### What is expected
Report the lines of the material that carry the string "purple".

### The input
*** Begin section ***

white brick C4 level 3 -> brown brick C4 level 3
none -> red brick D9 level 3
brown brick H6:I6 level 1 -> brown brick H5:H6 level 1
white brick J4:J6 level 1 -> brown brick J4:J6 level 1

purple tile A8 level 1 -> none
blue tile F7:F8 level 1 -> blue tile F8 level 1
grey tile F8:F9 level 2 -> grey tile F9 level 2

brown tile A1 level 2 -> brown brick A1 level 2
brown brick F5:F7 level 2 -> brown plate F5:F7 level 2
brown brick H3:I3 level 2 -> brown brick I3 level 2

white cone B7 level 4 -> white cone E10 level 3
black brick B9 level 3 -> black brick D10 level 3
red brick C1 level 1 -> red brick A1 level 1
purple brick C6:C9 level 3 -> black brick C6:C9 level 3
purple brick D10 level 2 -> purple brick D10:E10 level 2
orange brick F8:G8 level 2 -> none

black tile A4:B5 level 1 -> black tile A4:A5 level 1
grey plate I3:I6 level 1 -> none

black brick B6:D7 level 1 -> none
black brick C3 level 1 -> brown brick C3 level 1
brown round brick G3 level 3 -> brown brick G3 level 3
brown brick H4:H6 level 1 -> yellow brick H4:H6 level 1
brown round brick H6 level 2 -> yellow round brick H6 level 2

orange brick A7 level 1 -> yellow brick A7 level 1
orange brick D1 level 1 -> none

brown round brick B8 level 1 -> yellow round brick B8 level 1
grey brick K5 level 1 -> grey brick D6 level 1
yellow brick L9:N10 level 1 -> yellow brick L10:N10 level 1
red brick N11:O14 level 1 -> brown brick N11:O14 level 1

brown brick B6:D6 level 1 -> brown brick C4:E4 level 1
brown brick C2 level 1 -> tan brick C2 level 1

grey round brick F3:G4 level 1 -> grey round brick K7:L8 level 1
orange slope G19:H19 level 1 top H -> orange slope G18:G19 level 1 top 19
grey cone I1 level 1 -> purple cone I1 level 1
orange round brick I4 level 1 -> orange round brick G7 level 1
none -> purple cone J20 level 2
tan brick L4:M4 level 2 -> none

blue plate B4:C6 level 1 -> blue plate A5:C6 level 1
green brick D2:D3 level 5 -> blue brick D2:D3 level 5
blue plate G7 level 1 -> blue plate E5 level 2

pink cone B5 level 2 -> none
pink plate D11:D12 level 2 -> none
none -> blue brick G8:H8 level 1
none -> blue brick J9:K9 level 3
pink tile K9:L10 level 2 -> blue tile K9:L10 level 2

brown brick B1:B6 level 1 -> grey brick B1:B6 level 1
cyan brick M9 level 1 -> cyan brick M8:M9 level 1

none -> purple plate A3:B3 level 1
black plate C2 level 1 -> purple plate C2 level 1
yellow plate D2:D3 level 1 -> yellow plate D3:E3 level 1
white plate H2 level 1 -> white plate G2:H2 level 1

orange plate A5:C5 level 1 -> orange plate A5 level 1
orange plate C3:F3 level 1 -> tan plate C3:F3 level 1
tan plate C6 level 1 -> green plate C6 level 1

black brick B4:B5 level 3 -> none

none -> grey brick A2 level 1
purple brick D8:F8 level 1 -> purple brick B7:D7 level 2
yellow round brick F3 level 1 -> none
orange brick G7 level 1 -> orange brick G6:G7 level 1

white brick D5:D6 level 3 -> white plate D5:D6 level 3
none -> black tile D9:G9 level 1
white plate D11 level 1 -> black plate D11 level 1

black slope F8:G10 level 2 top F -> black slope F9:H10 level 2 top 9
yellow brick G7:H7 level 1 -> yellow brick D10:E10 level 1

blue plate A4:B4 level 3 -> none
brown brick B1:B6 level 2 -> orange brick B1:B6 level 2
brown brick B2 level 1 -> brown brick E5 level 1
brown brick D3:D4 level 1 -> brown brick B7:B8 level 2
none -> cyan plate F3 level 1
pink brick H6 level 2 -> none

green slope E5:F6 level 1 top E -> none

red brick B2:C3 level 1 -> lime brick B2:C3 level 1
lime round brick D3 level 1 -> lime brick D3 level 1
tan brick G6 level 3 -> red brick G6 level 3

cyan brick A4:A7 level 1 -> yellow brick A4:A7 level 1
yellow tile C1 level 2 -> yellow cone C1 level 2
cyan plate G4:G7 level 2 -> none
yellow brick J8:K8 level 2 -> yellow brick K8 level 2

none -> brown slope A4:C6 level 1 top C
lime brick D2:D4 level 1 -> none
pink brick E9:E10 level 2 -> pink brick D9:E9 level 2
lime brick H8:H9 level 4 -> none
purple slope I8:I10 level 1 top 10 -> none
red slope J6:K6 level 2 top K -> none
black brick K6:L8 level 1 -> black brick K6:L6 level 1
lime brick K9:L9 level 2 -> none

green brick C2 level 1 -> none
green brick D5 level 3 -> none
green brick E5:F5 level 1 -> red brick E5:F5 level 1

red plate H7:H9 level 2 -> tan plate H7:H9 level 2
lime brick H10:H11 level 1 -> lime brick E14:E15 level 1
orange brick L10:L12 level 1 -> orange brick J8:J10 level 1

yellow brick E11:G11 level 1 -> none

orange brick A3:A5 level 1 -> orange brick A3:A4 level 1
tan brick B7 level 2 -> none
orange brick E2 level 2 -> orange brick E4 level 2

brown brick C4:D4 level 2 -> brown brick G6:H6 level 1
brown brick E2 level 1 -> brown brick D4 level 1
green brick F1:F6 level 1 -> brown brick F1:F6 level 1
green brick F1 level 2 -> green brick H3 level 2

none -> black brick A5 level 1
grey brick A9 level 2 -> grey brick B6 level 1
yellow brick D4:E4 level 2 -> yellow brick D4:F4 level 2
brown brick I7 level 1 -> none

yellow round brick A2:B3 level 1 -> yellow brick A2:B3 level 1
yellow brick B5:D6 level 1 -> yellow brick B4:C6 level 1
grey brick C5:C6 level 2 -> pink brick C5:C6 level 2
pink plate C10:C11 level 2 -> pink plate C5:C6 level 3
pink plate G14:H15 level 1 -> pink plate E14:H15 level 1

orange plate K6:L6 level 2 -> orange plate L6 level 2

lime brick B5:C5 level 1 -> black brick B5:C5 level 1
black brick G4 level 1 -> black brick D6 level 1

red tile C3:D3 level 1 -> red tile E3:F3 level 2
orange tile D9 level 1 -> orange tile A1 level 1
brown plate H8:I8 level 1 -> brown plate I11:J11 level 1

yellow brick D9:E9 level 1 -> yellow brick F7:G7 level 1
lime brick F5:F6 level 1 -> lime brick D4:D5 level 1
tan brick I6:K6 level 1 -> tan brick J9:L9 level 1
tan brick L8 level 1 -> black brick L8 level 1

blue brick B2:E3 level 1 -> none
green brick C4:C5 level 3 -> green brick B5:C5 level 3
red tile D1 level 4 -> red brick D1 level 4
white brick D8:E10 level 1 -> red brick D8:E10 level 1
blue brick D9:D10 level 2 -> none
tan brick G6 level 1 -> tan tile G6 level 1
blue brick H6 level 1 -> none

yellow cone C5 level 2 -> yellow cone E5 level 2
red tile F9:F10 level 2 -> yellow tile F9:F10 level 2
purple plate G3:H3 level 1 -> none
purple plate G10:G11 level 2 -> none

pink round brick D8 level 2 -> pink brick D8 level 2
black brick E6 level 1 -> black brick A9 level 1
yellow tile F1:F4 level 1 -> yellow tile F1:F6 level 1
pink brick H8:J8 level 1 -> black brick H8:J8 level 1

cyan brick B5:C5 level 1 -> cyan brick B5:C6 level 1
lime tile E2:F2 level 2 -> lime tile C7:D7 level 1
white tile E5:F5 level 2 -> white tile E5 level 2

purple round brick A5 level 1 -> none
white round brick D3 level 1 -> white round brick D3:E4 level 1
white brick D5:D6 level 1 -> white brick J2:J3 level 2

*** End section ***

### Solution
purple tile A8 level 1 -> none
purple brick C6:C9 level 3 -> black brick C6:C9 level 3
purple brick D10 level 2 -> purple brick D10:E10 level 2
grey cone I1 level 1 -> purple cone I1 level 1
none -> purple cone J20 level 2
none -> purple plate A3:B3 level 1
black plate C2 level 1 -> purple plate C2 level 1
purple brick D8:F8 level 1 -> purple brick B7:D7 level 2
purple slope I8:I10 level 1 top 10 -> none
purple plate G3:H3 level 1 -> none
purple plate G10:G11 level 2 -> none
purple round brick A5 level 1 -> none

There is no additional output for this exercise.